### PROBLEM REQUIREMENTS
Rewrite the records below with every "telephone" changed to "phone" and all other text left as it is. Omit the pictures.

### DATA SHOWN
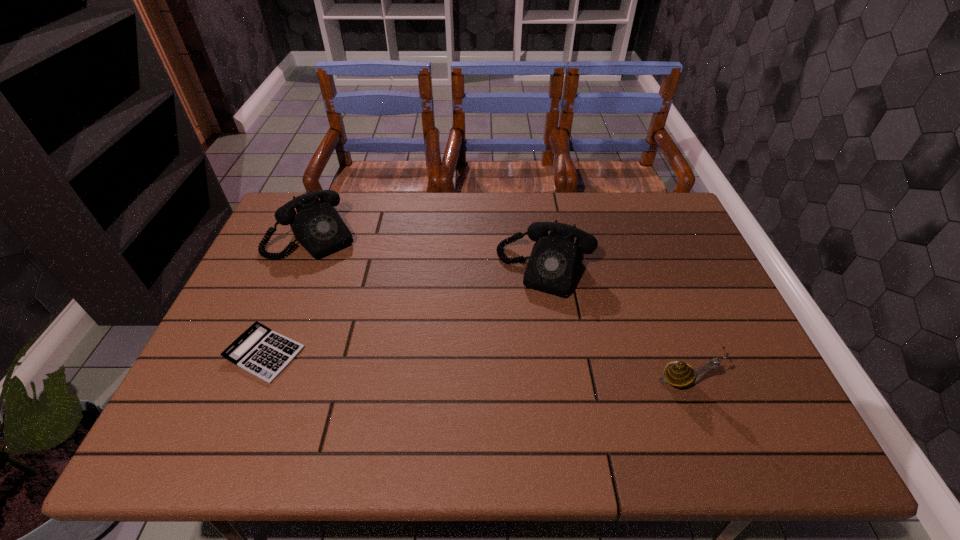
The image size is (960, 540). Find the location of `the shortest object`. the shortest object is located at coordinates (259, 350).

Image resolution: width=960 pixels, height=540 pixels. Find the location of `the rightmost object`. the rightmost object is located at coordinates (679, 374).

Locate an element on the screen. the right telephone is located at coordinates (555, 261).

What are the coordinates of `the left telephone` in the screenshot? It's located at [317, 226].

I want to click on free location located 0.380m on the back of the shortest object, so click(x=315, y=233).

Identify the location of vacant space located 0.060m on the face of the rightmost object. (735, 380).

The height and width of the screenshot is (540, 960). Find the location of `free space located 0.250m on the dial of the third object from left to right`. free space located 0.250m on the dial of the third object from left to right is located at coordinates (499, 369).

You are a GUI agent. You are given a task and a screenshot of the screen. Output one action in this format:
    pyautogui.click(x=<x>, y=<y>)
    Task: Click on the vacant region located on the dial of the third object from left to right
    This screenshot has width=960, height=540.
    Given the screenshot: What is the action you would take?
    pyautogui.click(x=509, y=347)

The image size is (960, 540). I want to click on free spot located on the dial of the third object from left to right, so click(503, 360).

You are a GUI agent. You are given a task and a screenshot of the screen. Output one action in this format:
    pyautogui.click(x=<x>, y=<y>)
    Task: Click on the vacant region located 0.320m on the dial of the left telephone
    
    Given the screenshot: What is the action you would take?
    pyautogui.click(x=386, y=320)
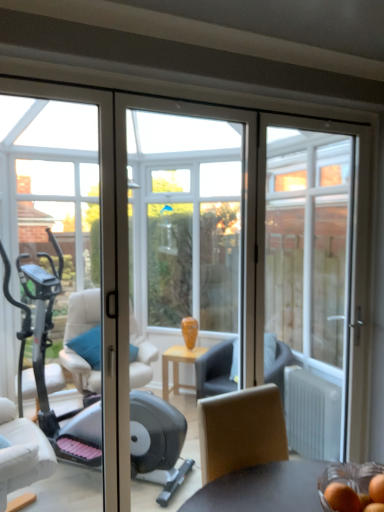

### FULL OUTPUT
The image size is (960, 540). Find the location of `the shortest object`. the shortest object is located at coordinates (259, 350).

Image resolution: width=960 pixels, height=540 pixels. Find the location of `the rightmost object`. the rightmost object is located at coordinates (679, 374).

Locate an element on the screen. the right phone is located at coordinates (555, 261).

What are the coordinates of `the left phone` in the screenshot? It's located at [317, 226].

I want to click on free location located 0.380m on the back of the shortest object, so click(x=315, y=233).

Identify the location of vacant space located 0.060m on the face of the rightmost object. (735, 380).

The height and width of the screenshot is (540, 960). Find the location of `free space located 0.250m on the dial of the third object from left to right`. free space located 0.250m on the dial of the third object from left to right is located at coordinates (499, 369).

You are a GUI agent. You are given a task and a screenshot of the screen. Output one action in this format:
    pyautogui.click(x=<x>, y=<y>)
    Task: Click on the vacant region located on the dial of the third object from left to right
    This screenshot has width=960, height=540.
    Given the screenshot: What is the action you would take?
    pyautogui.click(x=509, y=347)

The image size is (960, 540). I want to click on free spot located on the dial of the third object from left to right, so click(503, 360).

You are a GUI agent. You are given a task and a screenshot of the screen. Output one action in this format:
    pyautogui.click(x=<x>, y=<y>)
    Task: Click on the vacant region located 0.320m on the dial of the left phone
    
    Given the screenshot: What is the action you would take?
    pyautogui.click(x=386, y=320)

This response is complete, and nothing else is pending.